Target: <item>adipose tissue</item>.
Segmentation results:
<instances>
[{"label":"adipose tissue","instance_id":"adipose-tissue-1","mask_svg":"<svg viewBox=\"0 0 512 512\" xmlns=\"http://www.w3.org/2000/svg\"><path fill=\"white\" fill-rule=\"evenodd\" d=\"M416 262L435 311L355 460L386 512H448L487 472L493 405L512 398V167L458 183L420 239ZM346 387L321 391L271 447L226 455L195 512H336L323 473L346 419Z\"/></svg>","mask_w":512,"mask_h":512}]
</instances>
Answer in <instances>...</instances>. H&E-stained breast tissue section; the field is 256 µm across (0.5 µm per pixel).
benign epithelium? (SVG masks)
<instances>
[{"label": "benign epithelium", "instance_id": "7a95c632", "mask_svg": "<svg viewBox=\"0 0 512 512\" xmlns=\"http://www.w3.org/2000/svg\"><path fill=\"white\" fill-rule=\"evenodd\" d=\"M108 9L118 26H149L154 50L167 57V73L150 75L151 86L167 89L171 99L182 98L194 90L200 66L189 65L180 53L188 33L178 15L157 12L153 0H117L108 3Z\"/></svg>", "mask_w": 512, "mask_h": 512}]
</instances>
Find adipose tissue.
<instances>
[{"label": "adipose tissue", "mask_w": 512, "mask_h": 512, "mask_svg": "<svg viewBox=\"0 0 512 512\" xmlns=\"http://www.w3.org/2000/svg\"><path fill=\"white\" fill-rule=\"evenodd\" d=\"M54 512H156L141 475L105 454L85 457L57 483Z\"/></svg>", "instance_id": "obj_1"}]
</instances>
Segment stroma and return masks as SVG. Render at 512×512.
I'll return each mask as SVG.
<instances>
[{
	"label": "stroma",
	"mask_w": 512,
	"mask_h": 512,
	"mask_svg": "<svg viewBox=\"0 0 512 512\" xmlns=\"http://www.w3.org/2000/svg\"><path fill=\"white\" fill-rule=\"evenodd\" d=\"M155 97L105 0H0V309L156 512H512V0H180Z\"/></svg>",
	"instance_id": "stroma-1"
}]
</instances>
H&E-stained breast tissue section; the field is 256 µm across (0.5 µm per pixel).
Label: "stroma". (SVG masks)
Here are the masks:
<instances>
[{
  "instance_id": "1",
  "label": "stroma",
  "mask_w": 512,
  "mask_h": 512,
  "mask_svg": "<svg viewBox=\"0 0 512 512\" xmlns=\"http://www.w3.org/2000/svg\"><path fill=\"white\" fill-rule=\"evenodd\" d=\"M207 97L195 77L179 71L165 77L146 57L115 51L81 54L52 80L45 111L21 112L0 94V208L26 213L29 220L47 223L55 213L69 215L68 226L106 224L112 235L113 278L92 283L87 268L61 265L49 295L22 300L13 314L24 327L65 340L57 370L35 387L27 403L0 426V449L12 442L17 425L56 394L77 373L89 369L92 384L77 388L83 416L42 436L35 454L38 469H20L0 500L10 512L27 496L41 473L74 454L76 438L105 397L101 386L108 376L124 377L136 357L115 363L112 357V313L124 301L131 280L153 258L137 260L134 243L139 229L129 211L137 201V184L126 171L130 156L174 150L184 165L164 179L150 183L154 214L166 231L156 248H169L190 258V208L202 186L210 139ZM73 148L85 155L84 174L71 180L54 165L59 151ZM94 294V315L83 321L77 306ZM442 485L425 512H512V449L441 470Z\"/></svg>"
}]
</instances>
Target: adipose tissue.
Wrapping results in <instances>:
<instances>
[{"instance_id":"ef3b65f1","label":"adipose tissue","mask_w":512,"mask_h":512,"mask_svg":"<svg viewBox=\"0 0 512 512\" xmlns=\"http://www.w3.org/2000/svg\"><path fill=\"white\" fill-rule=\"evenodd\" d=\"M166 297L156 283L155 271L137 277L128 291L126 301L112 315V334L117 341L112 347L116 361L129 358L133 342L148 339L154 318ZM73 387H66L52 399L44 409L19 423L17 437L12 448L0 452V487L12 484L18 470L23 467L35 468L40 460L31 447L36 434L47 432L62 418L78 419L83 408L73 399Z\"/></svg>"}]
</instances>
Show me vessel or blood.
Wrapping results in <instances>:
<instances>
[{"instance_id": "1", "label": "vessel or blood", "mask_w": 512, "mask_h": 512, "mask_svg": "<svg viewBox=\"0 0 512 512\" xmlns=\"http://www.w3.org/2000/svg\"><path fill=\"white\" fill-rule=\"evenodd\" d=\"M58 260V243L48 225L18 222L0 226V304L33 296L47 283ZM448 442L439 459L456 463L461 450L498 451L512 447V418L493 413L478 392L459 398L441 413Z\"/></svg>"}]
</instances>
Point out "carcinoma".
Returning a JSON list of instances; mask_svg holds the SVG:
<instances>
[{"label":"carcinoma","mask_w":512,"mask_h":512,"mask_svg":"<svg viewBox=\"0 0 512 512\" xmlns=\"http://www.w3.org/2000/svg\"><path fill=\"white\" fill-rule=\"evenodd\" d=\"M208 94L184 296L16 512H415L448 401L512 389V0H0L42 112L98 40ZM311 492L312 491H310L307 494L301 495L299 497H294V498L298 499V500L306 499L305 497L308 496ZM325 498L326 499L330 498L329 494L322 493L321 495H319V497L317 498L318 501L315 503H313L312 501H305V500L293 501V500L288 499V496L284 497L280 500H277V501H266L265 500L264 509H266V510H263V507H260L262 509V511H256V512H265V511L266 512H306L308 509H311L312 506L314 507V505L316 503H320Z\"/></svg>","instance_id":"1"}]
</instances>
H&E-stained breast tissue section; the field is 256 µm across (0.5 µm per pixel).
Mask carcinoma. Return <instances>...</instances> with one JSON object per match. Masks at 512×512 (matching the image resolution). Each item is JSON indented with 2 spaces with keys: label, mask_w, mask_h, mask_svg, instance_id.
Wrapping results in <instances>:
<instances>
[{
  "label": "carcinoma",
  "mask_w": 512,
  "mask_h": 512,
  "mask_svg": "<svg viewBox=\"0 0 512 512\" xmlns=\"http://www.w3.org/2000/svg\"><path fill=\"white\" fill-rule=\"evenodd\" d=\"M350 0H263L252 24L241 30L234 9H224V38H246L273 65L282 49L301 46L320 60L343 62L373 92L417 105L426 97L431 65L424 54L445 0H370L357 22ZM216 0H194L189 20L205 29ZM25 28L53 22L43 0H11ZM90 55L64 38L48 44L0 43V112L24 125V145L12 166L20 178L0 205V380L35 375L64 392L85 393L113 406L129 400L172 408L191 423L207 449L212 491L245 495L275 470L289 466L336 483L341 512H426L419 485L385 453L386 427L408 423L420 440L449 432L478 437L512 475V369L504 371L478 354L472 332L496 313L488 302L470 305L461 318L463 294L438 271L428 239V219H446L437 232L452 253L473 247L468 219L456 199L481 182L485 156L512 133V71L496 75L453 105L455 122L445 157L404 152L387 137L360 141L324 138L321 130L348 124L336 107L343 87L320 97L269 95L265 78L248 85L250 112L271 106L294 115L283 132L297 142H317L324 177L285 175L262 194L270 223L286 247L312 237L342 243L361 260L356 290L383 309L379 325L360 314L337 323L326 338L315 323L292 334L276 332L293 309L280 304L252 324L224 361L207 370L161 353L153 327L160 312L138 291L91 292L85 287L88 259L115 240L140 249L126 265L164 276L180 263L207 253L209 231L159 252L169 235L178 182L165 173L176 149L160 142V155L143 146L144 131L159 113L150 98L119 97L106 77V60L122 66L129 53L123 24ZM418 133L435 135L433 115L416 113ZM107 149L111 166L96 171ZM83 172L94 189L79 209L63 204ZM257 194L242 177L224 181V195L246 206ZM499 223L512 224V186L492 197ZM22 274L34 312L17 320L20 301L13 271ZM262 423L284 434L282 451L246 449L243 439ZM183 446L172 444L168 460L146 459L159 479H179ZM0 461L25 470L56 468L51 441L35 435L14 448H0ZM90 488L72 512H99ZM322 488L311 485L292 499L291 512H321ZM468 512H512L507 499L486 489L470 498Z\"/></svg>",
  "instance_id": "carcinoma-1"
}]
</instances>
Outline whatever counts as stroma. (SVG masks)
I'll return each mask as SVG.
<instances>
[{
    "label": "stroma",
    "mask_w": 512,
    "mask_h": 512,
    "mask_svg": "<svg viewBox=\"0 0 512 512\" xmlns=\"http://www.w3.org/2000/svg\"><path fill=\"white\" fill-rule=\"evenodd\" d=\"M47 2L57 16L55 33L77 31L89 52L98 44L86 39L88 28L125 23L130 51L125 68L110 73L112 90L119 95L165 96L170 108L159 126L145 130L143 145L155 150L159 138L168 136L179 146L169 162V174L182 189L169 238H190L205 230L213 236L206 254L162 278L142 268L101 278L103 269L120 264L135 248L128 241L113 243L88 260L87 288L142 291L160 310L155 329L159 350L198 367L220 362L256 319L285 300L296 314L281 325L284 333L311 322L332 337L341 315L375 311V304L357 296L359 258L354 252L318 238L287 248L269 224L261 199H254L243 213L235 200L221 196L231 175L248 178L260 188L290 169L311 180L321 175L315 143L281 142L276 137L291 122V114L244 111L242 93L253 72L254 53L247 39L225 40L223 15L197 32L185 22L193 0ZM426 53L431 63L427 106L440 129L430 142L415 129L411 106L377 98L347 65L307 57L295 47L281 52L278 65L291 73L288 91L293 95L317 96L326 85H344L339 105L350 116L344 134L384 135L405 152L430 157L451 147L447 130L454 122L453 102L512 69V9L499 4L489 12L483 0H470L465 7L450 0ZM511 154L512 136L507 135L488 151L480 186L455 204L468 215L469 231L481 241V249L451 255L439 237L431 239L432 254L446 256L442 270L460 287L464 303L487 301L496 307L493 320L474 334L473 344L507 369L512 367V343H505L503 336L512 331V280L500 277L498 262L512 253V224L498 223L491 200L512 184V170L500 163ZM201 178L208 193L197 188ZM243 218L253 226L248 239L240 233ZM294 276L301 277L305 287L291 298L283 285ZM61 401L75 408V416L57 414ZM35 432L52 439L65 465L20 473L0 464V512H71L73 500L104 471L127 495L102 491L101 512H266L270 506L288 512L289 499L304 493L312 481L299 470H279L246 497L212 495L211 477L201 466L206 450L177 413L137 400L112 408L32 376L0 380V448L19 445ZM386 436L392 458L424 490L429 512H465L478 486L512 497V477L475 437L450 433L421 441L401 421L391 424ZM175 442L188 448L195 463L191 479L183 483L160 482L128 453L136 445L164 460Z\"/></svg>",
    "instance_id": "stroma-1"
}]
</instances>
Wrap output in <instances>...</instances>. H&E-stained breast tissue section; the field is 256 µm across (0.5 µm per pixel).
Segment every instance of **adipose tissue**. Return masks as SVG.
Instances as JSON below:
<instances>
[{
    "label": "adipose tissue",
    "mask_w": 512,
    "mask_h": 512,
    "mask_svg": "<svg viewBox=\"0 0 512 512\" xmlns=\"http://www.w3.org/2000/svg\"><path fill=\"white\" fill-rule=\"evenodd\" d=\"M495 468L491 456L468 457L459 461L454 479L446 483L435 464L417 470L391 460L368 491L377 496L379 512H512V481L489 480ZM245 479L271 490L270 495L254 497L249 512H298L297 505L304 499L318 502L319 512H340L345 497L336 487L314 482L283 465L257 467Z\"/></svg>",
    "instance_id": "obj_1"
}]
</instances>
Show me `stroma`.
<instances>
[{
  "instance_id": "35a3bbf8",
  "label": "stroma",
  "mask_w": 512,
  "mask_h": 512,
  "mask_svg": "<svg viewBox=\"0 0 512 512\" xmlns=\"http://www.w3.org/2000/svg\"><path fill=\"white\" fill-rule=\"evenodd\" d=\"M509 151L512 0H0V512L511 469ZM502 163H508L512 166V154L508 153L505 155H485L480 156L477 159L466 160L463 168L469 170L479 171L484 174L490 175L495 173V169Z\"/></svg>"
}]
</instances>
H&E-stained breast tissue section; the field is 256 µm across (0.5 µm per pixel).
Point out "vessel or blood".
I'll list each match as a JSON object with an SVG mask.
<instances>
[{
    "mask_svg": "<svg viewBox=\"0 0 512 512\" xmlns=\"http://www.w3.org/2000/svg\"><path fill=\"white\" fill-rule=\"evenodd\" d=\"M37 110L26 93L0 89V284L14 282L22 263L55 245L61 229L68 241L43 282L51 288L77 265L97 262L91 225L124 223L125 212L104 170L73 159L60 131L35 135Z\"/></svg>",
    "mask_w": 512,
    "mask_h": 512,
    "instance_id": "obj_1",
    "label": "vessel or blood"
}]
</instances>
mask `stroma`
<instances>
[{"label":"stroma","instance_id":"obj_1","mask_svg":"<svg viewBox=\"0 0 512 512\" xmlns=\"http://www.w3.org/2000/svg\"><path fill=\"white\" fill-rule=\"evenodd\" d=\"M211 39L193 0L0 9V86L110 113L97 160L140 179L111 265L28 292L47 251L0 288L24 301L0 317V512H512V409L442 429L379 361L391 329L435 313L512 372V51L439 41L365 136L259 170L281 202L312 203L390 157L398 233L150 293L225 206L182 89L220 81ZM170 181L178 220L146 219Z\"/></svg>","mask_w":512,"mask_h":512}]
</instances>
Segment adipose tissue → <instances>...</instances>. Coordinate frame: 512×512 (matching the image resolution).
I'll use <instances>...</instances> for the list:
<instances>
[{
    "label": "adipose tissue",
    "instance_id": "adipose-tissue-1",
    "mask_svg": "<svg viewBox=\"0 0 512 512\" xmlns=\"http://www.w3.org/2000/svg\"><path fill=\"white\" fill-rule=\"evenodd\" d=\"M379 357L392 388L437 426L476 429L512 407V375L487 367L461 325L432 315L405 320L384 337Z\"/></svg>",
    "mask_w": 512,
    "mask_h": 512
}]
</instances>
● ● ● ●
▸ Exercise requirements: Show every line of the records above that contains the word "with".

▸ Response:
Mask carcinoma. Return <instances>...</instances> with one JSON object per match. Masks at 512×512 (matching the image resolution). Each item is JSON indented with 2 spaces with keys: label, mask_w, mask_h, mask_svg, instance_id.
I'll list each match as a JSON object with an SVG mask.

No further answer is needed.